Difference listings
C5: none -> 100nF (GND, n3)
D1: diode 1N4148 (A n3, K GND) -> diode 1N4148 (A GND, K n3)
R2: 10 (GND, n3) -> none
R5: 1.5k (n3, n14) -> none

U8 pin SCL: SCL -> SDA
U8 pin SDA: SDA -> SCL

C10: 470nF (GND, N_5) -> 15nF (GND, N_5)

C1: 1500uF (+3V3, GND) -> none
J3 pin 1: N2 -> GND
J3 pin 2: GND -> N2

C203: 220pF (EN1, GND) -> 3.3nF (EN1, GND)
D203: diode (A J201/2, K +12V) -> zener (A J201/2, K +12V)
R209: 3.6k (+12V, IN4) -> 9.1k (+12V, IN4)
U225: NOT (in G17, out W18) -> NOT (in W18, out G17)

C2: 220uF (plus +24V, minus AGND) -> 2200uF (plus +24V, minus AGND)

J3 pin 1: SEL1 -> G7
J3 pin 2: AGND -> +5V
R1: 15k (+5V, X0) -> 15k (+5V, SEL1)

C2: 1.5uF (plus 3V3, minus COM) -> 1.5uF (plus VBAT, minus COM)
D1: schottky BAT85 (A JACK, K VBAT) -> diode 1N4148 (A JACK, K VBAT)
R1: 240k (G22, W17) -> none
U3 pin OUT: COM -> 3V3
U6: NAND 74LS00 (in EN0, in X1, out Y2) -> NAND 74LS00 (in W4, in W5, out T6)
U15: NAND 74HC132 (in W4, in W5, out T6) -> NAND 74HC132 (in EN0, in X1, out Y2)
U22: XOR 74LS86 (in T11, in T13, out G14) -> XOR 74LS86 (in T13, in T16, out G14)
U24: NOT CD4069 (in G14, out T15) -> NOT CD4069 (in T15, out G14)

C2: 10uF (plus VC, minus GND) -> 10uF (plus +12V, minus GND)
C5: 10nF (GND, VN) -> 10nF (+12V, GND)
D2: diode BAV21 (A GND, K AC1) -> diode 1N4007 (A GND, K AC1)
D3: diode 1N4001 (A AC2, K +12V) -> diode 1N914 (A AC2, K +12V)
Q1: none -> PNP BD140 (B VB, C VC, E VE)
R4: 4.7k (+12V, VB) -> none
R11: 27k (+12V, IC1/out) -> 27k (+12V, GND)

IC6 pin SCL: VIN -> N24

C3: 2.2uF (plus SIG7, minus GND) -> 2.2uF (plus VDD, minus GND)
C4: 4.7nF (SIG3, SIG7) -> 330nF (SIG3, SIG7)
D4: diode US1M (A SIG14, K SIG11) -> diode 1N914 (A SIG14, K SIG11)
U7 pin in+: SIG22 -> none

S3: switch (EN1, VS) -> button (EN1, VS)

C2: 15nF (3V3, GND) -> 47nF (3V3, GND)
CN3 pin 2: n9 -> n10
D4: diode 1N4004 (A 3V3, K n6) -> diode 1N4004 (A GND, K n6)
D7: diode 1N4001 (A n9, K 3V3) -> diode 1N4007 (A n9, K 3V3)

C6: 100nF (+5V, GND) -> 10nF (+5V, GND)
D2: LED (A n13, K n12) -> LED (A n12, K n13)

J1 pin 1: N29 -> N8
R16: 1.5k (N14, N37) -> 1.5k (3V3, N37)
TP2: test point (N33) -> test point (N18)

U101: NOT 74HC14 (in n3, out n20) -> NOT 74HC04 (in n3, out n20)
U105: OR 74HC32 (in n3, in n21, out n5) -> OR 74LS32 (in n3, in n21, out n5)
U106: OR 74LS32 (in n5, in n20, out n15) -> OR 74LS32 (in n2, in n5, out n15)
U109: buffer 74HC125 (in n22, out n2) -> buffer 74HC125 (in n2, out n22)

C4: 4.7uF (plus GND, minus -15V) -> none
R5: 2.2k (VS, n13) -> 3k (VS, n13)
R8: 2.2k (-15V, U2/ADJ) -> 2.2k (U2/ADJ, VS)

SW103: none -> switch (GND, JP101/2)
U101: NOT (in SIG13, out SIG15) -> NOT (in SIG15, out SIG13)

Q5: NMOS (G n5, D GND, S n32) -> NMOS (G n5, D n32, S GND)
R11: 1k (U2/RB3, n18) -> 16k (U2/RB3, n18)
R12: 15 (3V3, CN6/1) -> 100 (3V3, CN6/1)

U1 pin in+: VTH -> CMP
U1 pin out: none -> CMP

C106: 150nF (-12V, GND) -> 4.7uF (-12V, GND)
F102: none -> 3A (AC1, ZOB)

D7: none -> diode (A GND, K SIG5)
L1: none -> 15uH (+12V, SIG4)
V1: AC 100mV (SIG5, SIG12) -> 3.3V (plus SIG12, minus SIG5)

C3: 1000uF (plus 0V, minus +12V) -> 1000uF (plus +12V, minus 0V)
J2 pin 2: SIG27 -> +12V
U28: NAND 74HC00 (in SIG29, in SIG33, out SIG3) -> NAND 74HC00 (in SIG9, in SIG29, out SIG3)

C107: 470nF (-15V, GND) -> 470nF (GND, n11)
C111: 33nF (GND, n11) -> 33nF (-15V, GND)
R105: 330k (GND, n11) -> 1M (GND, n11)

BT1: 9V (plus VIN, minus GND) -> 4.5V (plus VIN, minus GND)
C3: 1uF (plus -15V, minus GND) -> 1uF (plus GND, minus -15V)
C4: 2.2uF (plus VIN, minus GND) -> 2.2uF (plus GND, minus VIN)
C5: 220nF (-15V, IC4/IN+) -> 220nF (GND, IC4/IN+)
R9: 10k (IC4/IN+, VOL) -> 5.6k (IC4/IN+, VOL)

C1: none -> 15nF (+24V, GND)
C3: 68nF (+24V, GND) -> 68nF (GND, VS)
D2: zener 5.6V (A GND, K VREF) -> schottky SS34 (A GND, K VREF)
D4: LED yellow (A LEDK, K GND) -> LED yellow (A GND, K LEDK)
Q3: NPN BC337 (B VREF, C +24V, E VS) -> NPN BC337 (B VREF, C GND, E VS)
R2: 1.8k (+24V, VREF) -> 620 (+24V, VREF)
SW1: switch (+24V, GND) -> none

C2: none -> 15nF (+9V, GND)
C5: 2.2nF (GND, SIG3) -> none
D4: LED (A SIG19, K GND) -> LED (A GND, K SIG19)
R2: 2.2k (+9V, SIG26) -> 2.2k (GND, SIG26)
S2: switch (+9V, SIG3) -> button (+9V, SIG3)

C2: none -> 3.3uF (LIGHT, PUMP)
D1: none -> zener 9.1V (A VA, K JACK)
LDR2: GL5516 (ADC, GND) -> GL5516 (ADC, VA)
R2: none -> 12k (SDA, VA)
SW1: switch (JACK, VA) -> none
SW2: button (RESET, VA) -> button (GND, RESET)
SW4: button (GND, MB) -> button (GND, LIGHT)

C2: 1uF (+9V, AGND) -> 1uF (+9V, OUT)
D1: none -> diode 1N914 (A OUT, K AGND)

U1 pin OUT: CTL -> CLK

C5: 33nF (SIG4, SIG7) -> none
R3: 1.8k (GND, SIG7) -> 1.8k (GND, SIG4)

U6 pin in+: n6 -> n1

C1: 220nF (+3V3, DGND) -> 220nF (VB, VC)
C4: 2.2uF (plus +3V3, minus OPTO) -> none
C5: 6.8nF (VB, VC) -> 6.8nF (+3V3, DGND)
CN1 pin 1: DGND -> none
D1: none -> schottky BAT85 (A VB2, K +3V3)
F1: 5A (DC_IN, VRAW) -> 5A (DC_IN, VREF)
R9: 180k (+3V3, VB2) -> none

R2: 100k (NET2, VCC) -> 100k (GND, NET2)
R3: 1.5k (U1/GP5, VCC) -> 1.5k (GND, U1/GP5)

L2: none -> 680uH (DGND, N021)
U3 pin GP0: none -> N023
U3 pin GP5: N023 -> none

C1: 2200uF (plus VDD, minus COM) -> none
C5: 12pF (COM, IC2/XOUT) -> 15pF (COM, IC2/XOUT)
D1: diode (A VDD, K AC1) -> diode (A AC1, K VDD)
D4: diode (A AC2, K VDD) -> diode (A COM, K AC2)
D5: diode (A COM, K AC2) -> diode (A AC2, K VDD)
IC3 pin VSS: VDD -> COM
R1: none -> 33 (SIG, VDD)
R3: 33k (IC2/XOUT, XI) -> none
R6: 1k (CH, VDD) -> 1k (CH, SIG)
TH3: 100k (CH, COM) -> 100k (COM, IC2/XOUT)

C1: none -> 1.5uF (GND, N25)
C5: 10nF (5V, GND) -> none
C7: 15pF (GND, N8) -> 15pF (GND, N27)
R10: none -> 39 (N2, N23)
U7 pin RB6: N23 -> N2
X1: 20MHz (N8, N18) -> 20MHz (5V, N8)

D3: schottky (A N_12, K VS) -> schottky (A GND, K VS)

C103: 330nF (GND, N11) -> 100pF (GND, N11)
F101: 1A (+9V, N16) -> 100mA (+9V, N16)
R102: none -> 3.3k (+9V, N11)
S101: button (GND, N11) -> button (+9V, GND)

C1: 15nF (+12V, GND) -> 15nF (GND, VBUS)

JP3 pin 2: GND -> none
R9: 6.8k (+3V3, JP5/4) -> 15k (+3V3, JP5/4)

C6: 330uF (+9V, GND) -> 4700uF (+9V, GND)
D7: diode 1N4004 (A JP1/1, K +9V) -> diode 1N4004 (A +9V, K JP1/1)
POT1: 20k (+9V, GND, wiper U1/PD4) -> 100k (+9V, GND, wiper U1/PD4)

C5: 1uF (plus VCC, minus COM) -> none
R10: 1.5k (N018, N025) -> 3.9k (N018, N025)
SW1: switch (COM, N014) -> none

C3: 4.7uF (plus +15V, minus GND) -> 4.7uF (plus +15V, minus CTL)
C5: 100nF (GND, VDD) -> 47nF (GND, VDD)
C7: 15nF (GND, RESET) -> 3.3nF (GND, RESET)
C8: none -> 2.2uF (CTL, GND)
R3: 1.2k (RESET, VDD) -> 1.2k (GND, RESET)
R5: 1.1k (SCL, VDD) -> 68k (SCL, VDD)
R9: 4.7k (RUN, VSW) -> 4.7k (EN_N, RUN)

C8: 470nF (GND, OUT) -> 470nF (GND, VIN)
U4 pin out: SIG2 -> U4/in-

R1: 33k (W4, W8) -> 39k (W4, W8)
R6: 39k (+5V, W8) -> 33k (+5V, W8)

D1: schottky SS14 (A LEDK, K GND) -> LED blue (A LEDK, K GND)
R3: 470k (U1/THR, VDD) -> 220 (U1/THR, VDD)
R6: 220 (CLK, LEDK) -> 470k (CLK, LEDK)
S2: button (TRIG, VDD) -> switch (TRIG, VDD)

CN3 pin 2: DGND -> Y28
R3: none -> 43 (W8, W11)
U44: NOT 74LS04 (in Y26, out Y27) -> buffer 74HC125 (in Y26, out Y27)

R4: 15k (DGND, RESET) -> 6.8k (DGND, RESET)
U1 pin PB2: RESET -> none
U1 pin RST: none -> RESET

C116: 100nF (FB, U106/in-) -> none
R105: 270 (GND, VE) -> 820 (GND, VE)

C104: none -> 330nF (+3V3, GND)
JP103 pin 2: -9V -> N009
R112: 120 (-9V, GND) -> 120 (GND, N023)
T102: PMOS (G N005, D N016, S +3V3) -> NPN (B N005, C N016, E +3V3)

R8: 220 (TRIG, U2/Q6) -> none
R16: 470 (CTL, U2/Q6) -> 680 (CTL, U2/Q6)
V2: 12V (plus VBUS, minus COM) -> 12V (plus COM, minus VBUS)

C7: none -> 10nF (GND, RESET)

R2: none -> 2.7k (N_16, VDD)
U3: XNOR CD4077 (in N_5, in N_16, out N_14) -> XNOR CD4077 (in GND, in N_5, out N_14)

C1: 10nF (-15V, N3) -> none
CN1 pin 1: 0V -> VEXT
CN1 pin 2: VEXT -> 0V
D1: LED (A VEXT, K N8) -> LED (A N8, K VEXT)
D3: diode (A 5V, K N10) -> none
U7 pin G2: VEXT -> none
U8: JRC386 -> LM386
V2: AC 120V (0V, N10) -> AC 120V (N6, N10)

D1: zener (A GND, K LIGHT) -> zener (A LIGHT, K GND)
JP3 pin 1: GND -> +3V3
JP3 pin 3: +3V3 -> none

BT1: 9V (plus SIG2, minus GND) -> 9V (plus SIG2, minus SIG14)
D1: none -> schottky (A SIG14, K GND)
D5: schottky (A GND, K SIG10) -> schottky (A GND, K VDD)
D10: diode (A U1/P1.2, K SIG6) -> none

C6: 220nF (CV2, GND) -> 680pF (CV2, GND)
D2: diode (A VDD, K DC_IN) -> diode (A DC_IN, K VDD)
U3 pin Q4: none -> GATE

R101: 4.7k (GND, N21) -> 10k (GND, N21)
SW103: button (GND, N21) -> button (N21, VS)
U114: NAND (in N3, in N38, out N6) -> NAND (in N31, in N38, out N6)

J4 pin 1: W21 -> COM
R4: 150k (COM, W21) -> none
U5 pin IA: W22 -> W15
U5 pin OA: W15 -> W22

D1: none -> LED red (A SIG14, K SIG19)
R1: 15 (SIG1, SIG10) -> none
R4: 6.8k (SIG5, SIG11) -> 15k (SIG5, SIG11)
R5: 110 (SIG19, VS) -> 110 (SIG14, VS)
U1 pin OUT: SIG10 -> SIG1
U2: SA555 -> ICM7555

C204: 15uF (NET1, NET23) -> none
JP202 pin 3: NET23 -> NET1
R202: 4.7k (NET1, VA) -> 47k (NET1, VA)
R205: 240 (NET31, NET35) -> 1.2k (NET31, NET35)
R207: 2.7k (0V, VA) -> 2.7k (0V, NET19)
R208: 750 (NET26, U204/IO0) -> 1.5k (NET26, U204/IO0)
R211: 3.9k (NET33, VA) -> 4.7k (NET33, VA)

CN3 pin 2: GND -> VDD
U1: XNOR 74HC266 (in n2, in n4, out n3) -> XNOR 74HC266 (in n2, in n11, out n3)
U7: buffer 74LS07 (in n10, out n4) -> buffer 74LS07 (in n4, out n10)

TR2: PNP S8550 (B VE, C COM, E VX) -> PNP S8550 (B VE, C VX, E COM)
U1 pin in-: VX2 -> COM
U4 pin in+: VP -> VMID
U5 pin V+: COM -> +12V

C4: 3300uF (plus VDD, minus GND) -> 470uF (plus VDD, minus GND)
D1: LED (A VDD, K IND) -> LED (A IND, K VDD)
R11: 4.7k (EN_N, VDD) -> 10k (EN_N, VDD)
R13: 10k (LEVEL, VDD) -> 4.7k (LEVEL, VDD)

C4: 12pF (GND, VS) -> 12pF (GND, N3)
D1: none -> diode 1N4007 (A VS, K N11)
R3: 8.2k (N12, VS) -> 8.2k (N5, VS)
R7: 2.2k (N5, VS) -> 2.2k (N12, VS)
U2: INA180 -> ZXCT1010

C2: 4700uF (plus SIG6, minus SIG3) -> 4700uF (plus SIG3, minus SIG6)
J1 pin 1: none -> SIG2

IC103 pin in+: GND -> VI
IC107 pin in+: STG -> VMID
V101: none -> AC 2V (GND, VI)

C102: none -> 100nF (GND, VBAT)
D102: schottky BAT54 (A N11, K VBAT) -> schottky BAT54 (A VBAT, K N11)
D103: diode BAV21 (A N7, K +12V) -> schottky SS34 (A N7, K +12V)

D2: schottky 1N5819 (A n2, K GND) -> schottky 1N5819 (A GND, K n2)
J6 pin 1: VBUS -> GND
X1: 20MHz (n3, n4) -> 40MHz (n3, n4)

▶ [TO DO] Make a copy of each line in the records that has the word "AGND".

▶ [WRITTEN SOLUTION]
C2: 220uF (plus +24V, minus AGND) -> 2200uF (plus +24V, minus AGND)
J3 pin 2: AGND -> +5V
C2: 1uF (+9V, AGND) -> 1uF (+9V, OUT)
D1: none -> diode 1N914 (A OUT, K AGND)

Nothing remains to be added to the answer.